__What you will do__
Rewrite the entries below, swapping every "blonde hair" for "fair hair" and keeping everything else the same.

Spatial relation data:
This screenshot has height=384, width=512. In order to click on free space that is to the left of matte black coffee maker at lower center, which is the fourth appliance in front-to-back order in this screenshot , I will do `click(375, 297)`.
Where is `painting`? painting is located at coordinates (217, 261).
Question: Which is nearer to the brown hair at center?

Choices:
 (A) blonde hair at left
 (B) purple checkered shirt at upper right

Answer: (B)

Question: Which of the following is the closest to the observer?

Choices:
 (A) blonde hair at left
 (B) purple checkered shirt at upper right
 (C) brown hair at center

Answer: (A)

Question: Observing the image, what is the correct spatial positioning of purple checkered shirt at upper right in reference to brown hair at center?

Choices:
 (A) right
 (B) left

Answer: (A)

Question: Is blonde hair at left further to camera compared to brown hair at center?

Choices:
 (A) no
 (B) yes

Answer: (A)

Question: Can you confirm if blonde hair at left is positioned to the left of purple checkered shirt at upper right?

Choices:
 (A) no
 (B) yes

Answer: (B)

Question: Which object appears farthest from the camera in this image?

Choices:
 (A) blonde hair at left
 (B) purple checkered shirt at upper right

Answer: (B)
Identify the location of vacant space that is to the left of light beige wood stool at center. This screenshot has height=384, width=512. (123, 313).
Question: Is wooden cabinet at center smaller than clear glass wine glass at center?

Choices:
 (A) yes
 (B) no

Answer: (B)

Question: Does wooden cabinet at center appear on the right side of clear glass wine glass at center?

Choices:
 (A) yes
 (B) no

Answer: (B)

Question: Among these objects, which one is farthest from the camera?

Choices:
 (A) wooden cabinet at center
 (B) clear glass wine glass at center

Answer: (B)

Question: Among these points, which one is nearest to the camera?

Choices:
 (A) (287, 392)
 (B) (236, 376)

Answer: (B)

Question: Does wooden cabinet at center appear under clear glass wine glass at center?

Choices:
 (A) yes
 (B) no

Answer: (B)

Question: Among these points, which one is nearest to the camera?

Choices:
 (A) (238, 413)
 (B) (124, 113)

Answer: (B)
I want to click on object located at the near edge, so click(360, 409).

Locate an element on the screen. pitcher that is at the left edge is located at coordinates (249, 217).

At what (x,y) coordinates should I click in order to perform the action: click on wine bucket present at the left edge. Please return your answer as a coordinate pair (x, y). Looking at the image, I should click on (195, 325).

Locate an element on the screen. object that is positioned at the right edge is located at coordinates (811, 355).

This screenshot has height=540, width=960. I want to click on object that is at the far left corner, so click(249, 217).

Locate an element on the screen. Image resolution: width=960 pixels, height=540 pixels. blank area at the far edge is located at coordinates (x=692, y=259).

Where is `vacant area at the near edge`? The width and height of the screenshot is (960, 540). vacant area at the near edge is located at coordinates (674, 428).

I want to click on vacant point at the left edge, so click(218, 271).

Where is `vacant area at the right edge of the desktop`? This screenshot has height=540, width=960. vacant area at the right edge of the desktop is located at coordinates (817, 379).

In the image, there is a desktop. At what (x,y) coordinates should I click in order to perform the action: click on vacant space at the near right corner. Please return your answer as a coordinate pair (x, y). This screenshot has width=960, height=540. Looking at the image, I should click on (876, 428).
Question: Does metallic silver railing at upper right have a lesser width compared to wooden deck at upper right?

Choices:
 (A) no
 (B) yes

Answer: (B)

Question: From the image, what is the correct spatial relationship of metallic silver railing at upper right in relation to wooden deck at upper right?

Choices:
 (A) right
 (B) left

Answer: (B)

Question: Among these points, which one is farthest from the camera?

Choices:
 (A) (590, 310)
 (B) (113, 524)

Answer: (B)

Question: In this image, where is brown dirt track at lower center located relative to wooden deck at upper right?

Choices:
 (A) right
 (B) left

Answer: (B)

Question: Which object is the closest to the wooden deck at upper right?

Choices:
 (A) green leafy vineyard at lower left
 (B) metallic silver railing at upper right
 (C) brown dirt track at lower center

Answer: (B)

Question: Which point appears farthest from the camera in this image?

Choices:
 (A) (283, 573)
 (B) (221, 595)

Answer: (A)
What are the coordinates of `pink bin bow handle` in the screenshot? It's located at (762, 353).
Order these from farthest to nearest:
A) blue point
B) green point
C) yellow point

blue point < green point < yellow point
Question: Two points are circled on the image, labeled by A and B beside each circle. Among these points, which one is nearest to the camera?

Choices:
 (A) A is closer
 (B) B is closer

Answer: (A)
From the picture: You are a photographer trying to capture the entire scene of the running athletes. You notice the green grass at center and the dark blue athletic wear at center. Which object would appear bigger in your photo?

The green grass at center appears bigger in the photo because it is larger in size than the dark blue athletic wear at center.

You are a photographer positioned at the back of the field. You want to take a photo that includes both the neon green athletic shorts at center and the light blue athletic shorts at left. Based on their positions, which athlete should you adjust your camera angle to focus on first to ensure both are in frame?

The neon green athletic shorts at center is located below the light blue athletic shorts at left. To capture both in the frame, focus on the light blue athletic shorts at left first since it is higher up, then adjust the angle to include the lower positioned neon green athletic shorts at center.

__Solution to this exercise__
This screenshot has height=384, width=512. In order to click on free space that is to the left of matte black coffee maker at lower center, which is the fourth appliance in front-to-back order in this screenshot , I will do `click(375, 297)`.
Where is `painting`? painting is located at coordinates (217, 261).
Question: Which is nearer to the brown hair at center?

Choices:
 (A) fair hair at left
 (B) purple checkered shirt at upper right

Answer: (B)

Question: Which of the following is the closest to the observer?

Choices:
 (A) fair hair at left
 (B) purple checkered shirt at upper right
 (C) brown hair at center

Answer: (A)

Question: Observing the image, what is the correct spatial positioning of purple checkered shirt at upper right in reference to brown hair at center?

Choices:
 (A) right
 (B) left

Answer: (A)

Question: Is fair hair at left further to camera compared to brown hair at center?

Choices:
 (A) no
 (B) yes

Answer: (A)

Question: Can you confirm if fair hair at left is positioned to the left of purple checkered shirt at upper right?

Choices:
 (A) no
 (B) yes

Answer: (B)

Question: Which object appears farthest from the camera in this image?

Choices:
 (A) fair hair at left
 (B) purple checkered shirt at upper right

Answer: (B)
Identify the location of vacant space that is to the left of light beige wood stool at center. This screenshot has height=384, width=512. (123, 313).
Question: Is wooden cabinet at center smaller than clear glass wine glass at center?

Choices:
 (A) yes
 (B) no

Answer: (B)

Question: Does wooden cabinet at center appear on the right side of clear glass wine glass at center?

Choices:
 (A) yes
 (B) no

Answer: (B)

Question: Among these objects, which one is farthest from the camera?

Choices:
 (A) wooden cabinet at center
 (B) clear glass wine glass at center

Answer: (B)

Question: Among these points, which one is nearest to the camera?

Choices:
 (A) (287, 392)
 (B) (236, 376)

Answer: (B)

Question: Does wooden cabinet at center appear under clear glass wine glass at center?

Choices:
 (A) yes
 (B) no

Answer: (B)

Question: Among these points, which one is nearest to the camera?

Choices:
 (A) (238, 413)
 (B) (124, 113)

Answer: (B)
I want to click on object located at the near edge, so click(360, 409).

Locate an element on the screen. pitcher that is at the left edge is located at coordinates (249, 217).

At what (x,y) coordinates should I click in order to perform the action: click on wine bucket present at the left edge. Please return your answer as a coordinate pair (x, y). Looking at the image, I should click on (195, 325).

Locate an element on the screen. object that is positioned at the right edge is located at coordinates (811, 355).

This screenshot has height=540, width=960. I want to click on object that is at the far left corner, so click(249, 217).

Locate an element on the screen. Image resolution: width=960 pixels, height=540 pixels. blank area at the far edge is located at coordinates (x=692, y=259).

Where is `vacant area at the near edge`? The width and height of the screenshot is (960, 540). vacant area at the near edge is located at coordinates (674, 428).

I want to click on vacant point at the left edge, so click(218, 271).

Where is `vacant area at the right edge of the desktop`? This screenshot has height=540, width=960. vacant area at the right edge of the desktop is located at coordinates (817, 379).

In the image, there is a desktop. At what (x,y) coordinates should I click in order to perform the action: click on vacant space at the near right corner. Please return your answer as a coordinate pair (x, y). This screenshot has width=960, height=540. Looking at the image, I should click on (876, 428).
Question: Does metallic silver railing at upper right have a lesser width compared to wooden deck at upper right?

Choices:
 (A) no
 (B) yes

Answer: (B)

Question: From the image, what is the correct spatial relationship of metallic silver railing at upper right in relation to wooden deck at upper right?

Choices:
 (A) right
 (B) left

Answer: (B)

Question: Among these points, which one is farthest from the camera?

Choices:
 (A) (590, 310)
 (B) (113, 524)

Answer: (B)

Question: In this image, where is brown dirt track at lower center located relative to wooden deck at upper right?

Choices:
 (A) right
 (B) left

Answer: (B)

Question: Which object is the closest to the wooden deck at upper right?

Choices:
 (A) green leafy vineyard at lower left
 (B) metallic silver railing at upper right
 (C) brown dirt track at lower center

Answer: (B)

Question: Which point appears farthest from the camera in this image?

Choices:
 (A) (283, 573)
 (B) (221, 595)

Answer: (A)
What are the coordinates of `pink bin bow handle` in the screenshot? It's located at (762, 353).
Order these from farthest to nearest:
A) blue point
B) green point
C) yellow point

blue point < green point < yellow point
Question: Two points are circled on the image, labeled by A and B beside each circle. Among these points, which one is nearest to the camera?

Choices:
 (A) A is closer
 (B) B is closer

Answer: (A)
From the picture: You are a photographer trying to capture the entire scene of the running athletes. You notice the green grass at center and the dark blue athletic wear at center. Which object would appear bigger in your photo?

The green grass at center appears bigger in the photo because it is larger in size than the dark blue athletic wear at center.

You are a photographer positioned at the back of the field. You want to take a photo that includes both the neon green athletic shorts at center and the light blue athletic shorts at left. Based on their positions, which athlete should you adjust your camera angle to focus on first to ensure both are in frame?

The neon green athletic shorts at center is located below the light blue athletic shorts at left. To capture both in the frame, focus on the light blue athletic shorts at left first since it is higher up, then adjust the angle to include the lower positioned neon green athletic shorts at center.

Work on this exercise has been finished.